[Opening PROVIDED MATERIAL section]
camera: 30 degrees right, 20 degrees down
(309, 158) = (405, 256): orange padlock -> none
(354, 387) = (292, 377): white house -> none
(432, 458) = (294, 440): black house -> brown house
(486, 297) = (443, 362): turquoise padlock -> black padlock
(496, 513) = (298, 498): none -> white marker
[Closing PROVIDED MATERIAL section]
[Opening PROVIDED MATERIAL section]
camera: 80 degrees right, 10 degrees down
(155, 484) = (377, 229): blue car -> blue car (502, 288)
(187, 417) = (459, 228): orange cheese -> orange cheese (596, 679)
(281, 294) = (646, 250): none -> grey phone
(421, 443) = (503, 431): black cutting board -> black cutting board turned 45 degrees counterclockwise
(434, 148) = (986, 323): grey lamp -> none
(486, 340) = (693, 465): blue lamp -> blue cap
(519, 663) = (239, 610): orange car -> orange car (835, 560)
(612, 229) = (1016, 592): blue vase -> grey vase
[Closing PROVIDED MATERIAL section]
*EXERCISE DESCRIPTION*:
Starting at the line above that holds "(486, 340) = (693, 465): blue" and ending at the line that holds "(612, 229) = (1016, 592): blue", transcribe each line exactly and include no other lines.

*SOLUTION*:
(486, 340) = (693, 465): blue lamp -> blue cap
(519, 663) = (239, 610): orange car -> orange car (835, 560)
(612, 229) = (1016, 592): blue vase -> grey vase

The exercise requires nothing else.